EXERCISE INPUT:
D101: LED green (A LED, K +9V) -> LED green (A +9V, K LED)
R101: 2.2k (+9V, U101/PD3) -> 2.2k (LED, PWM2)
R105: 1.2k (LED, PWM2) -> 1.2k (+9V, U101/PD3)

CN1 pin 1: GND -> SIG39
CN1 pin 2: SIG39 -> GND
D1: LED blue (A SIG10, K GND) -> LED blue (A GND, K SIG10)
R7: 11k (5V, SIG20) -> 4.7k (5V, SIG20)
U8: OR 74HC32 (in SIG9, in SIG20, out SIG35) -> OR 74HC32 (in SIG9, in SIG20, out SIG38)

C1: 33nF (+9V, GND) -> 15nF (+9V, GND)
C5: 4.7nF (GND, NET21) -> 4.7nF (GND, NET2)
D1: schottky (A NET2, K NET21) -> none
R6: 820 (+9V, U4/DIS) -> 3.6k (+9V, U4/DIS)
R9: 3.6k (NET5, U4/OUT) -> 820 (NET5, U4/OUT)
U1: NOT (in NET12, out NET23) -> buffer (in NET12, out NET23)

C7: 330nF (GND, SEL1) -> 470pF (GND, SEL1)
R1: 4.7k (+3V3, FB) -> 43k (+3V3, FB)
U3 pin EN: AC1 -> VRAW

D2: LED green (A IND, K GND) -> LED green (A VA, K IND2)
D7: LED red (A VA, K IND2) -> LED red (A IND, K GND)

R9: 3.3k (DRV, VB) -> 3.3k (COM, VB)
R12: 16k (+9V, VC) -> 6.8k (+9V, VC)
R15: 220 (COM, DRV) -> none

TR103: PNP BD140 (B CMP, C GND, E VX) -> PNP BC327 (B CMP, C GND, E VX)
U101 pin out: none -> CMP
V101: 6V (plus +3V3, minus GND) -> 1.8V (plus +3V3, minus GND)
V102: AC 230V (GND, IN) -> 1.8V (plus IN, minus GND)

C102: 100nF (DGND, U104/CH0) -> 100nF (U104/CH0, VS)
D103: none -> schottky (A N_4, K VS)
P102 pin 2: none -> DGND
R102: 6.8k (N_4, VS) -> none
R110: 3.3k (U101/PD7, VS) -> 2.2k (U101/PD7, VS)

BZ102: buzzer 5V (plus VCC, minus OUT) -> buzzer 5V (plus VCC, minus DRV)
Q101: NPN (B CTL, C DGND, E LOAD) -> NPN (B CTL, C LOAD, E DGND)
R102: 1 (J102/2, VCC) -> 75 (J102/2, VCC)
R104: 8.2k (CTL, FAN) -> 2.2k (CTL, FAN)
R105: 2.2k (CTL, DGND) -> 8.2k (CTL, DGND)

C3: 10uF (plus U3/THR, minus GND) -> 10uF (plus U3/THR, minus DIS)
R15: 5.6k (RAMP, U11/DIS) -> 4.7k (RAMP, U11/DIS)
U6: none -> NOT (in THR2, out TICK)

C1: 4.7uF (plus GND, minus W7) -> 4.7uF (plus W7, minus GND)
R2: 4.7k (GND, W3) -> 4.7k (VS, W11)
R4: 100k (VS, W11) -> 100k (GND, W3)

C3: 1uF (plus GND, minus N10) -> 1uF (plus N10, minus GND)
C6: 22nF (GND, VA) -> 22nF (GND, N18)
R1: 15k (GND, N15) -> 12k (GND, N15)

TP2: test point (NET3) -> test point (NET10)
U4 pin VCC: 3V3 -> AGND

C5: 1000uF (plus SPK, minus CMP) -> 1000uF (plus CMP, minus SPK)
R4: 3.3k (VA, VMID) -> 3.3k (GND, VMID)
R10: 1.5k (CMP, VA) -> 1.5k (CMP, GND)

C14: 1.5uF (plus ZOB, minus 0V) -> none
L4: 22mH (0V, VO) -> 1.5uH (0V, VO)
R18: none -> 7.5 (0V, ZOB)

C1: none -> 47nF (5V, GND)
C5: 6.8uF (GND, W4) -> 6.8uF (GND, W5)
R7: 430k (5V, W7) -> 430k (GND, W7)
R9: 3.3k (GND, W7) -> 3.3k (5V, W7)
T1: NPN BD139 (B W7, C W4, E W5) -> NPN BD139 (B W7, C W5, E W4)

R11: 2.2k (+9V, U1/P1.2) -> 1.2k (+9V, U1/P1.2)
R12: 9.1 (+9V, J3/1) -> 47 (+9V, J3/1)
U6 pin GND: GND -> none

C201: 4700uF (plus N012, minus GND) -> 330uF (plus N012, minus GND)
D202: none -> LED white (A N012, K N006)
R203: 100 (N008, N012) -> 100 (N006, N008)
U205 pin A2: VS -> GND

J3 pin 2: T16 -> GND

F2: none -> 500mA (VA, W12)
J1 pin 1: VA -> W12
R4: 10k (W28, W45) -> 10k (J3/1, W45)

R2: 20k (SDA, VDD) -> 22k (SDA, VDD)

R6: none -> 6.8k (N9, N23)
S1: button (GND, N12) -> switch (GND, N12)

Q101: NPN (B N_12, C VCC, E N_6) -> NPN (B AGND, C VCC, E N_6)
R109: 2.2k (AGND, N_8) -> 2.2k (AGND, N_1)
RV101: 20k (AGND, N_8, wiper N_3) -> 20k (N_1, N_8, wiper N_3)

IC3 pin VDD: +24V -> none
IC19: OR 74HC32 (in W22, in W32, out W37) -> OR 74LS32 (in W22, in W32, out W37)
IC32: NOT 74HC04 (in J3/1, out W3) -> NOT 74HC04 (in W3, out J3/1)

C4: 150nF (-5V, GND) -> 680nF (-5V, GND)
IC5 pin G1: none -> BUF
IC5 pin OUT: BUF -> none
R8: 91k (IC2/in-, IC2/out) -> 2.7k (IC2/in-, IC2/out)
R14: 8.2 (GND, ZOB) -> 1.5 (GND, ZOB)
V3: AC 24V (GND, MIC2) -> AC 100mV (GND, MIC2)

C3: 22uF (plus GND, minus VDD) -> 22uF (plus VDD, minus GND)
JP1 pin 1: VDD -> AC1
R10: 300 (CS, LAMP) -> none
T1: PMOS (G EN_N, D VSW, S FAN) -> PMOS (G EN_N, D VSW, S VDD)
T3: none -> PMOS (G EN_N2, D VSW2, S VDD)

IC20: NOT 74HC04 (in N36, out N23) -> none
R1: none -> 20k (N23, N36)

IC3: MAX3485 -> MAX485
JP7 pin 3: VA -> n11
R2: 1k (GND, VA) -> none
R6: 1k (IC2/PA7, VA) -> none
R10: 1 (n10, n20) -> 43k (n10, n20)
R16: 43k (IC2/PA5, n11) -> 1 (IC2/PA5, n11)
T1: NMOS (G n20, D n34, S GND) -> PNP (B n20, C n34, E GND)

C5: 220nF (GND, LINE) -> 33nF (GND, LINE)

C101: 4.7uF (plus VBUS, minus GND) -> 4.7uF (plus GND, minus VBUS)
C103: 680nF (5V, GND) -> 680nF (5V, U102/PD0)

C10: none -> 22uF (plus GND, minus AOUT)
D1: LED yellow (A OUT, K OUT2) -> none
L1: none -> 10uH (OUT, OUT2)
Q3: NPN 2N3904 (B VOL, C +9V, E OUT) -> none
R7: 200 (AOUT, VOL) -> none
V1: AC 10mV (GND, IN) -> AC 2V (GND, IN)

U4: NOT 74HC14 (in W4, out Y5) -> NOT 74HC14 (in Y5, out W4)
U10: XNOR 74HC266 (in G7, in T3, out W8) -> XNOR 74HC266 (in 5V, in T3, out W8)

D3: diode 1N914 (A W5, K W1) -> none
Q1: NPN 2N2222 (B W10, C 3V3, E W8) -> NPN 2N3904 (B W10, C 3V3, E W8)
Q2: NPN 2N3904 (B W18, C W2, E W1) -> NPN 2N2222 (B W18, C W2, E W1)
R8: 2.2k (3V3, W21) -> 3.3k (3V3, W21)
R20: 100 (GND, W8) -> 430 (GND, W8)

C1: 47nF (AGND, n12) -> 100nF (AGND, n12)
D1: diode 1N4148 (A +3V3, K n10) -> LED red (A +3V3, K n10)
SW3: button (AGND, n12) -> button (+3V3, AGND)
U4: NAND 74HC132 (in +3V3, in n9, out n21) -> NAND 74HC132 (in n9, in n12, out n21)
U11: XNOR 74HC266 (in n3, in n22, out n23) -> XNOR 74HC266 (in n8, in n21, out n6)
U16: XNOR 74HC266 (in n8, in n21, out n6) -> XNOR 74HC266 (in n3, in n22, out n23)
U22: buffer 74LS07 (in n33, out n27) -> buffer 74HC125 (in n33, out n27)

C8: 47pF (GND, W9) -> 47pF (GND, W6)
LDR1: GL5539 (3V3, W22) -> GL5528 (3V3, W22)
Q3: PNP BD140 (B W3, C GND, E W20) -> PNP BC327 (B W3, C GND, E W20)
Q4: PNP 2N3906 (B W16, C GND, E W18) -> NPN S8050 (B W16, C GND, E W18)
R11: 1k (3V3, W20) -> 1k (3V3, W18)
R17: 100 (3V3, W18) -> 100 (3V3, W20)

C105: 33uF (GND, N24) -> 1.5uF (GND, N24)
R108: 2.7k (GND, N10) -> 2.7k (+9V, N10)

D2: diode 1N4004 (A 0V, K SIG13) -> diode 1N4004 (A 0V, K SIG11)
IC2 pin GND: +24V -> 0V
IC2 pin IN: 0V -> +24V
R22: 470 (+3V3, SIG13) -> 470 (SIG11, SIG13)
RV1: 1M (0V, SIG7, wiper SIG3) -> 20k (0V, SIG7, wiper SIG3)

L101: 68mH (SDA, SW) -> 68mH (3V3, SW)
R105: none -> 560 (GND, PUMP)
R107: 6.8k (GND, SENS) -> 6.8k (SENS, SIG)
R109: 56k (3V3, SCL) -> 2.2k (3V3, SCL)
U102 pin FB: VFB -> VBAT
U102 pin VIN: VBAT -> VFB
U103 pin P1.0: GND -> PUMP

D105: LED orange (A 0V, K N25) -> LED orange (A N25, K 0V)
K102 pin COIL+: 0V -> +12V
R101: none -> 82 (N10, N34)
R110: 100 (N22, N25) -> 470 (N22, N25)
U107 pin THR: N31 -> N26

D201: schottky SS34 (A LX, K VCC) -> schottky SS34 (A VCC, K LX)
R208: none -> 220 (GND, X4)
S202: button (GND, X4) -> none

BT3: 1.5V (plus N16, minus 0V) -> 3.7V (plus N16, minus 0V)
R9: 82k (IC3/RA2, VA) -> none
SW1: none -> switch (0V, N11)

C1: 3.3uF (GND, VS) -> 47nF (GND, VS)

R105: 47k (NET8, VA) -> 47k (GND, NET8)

WHAT THE EXERCISE ASKS:
Exact lines only, please: output the listing from the first line to the line with "TP2: test point (NET3) -> test point (NET10)", both included.

EXERCISE RESPONSE:
D101: LED green (A LED, K +9V) -> LED green (A +9V, K LED)
R101: 2.2k (+9V, U101/PD3) -> 2.2k (LED, PWM2)
R105: 1.2k (LED, PWM2) -> 1.2k (+9V, U101/PD3)

CN1 pin 1: GND -> SIG39
CN1 pin 2: SIG39 -> GND
D1: LED blue (A SIG10, K GND) -> LED blue (A GND, K SIG10)
R7: 11k (5V, SIG20) -> 4.7k (5V, SIG20)
U8: OR 74HC32 (in SIG9, in SIG20, out SIG35) -> OR 74HC32 (in SIG9, in SIG20, out SIG38)

C1: 33nF (+9V, GND) -> 15nF (+9V, GND)
C5: 4.7nF (GND, NET21) -> 4.7nF (GND, NET2)
D1: schottky (A NET2, K NET21) -> none
R6: 820 (+9V, U4/DIS) -> 3.6k (+9V, U4/DIS)
R9: 3.6k (NET5, U4/OUT) -> 820 (NET5, U4/OUT)
U1: NOT (in NET12, out NET23) -> buffer (in NET12, out NET23)

C7: 330nF (GND, SEL1) -> 470pF (GND, SEL1)
R1: 4.7k (+3V3, FB) -> 43k (+3V3, FB)
U3 pin EN: AC1 -> VRAW

D2: LED green (A IND, K GND) -> LED green (A VA, K IND2)
D7: LED red (A VA, K IND2) -> LED red (A IND, K GND)

R9: 3.3k (DRV, VB) -> 3.3k (COM, VB)
R12: 16k (+9V, VC) -> 6.8k (+9V, VC)
R15: 220 (COM, DRV) -> none

TR103: PNP BD140 (B CMP, C GND, E VX) -> PNP BC327 (B CMP, C GND, E VX)
U101 pin out: none -> CMP
V101: 6V (plus +3V3, minus GND) -> 1.8V (plus +3V3, minus GND)
V102: AC 230V (GND, IN) -> 1.8V (plus IN, minus GND)

C102: 100nF (DGND, U104/CH0) -> 100nF (U104/CH0, VS)
D103: none -> schottky (A N_4, K VS)
P102 pin 2: none -> DGND
R102: 6.8k (N_4, VS) -> none
R110: 3.3k (U101/PD7, VS) -> 2.2k (U101/PD7, VS)

BZ102: buzzer 5V (plus VCC, minus OUT) -> buzzer 5V (plus VCC, minus DRV)
Q101: NPN (B CTL, C DGND, E LOAD) -> NPN (B CTL, C LOAD, E DGND)
R102: 1 (J102/2, VCC) -> 75 (J102/2, VCC)
R104: 8.2k (CTL, FAN) -> 2.2k (CTL, FAN)
R105: 2.2k (CTL, DGND) -> 8.2k (CTL, DGND)

C3: 10uF (plus U3/THR, minus GND) -> 10uF (plus U3/THR, minus DIS)
R15: 5.6k (RAMP, U11/DIS) -> 4.7k (RAMP, U11/DIS)
U6: none -> NOT (in THR2, out TICK)

C1: 4.7uF (plus GND, minus W7) -> 4.7uF (plus W7, minus GND)
R2: 4.7k (GND, W3) -> 4.7k (VS, W11)
R4: 100k (VS, W11) -> 100k (GND, W3)

C3: 1uF (plus GND, minus N10) -> 1uF (plus N10, minus GND)
C6: 22nF (GND, VA) -> 22nF (GND, N18)
R1: 15k (GND, N15) -> 12k (GND, N15)

TP2: test point (NET3) -> test point (NET10)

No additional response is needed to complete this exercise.